>>>>>
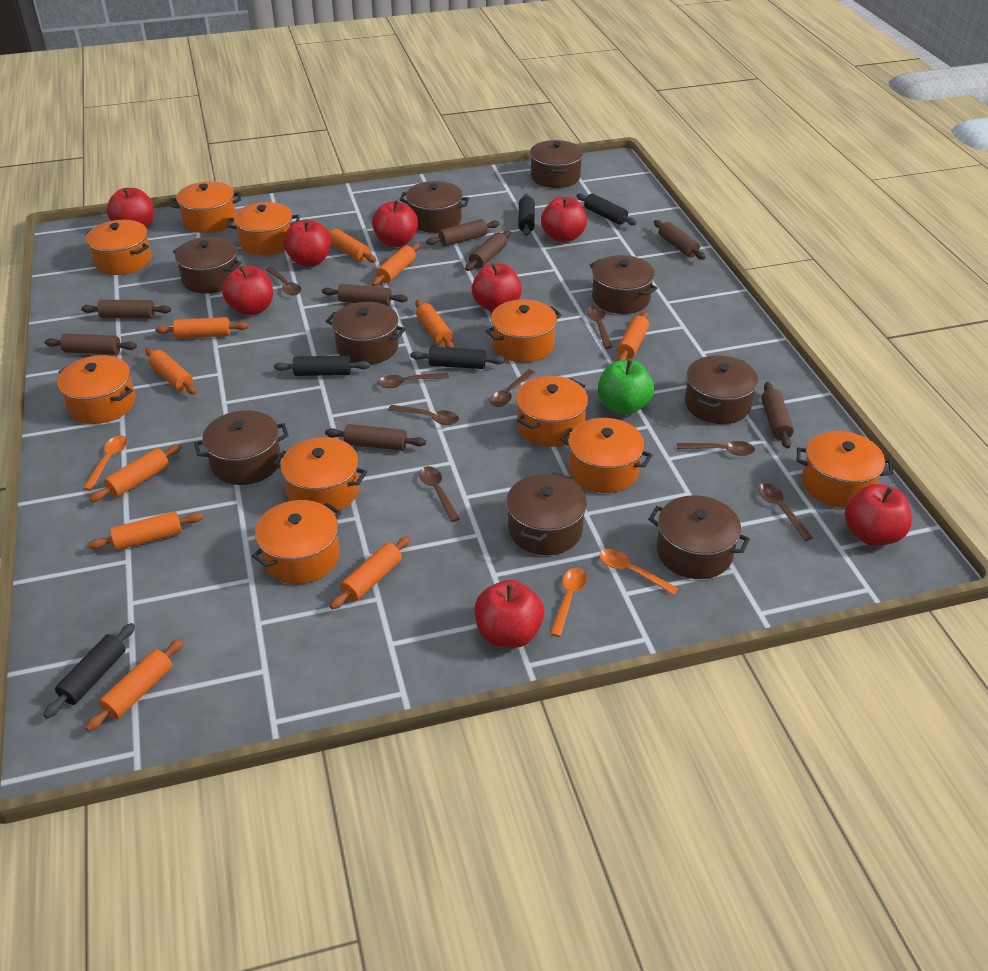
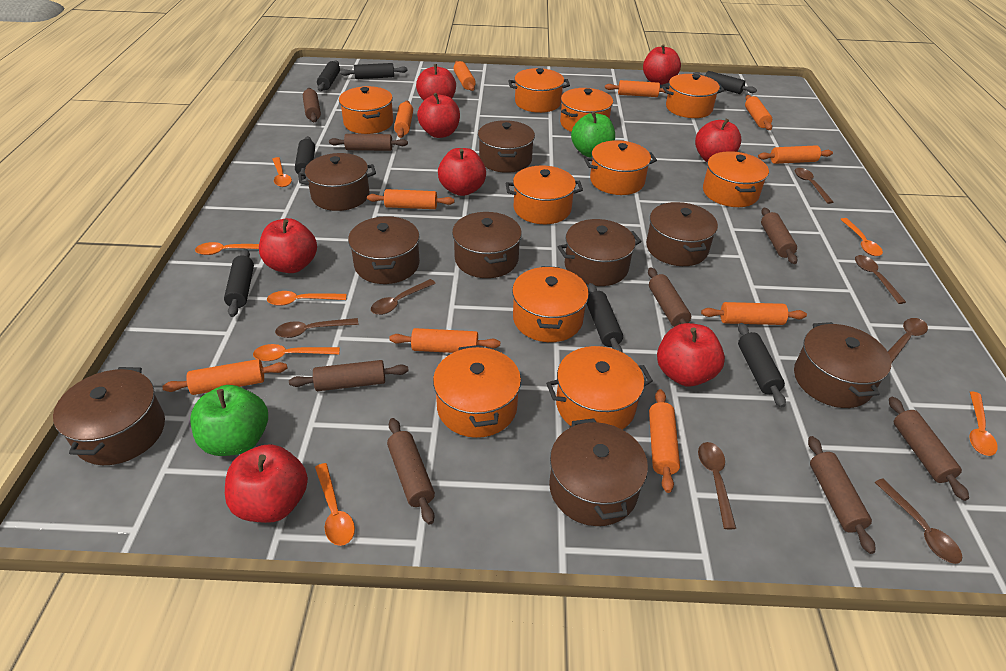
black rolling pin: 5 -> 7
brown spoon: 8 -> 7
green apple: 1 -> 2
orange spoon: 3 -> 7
<<<<<
## TASK DIRECTIONS
Every line of the material should be repeated precisely; pictures are to be excluded.

## FINISHED TASK
black rolling pin: 5 -> 7
brown spoon: 8 -> 7
green apple: 1 -> 2
orange spoon: 3 -> 7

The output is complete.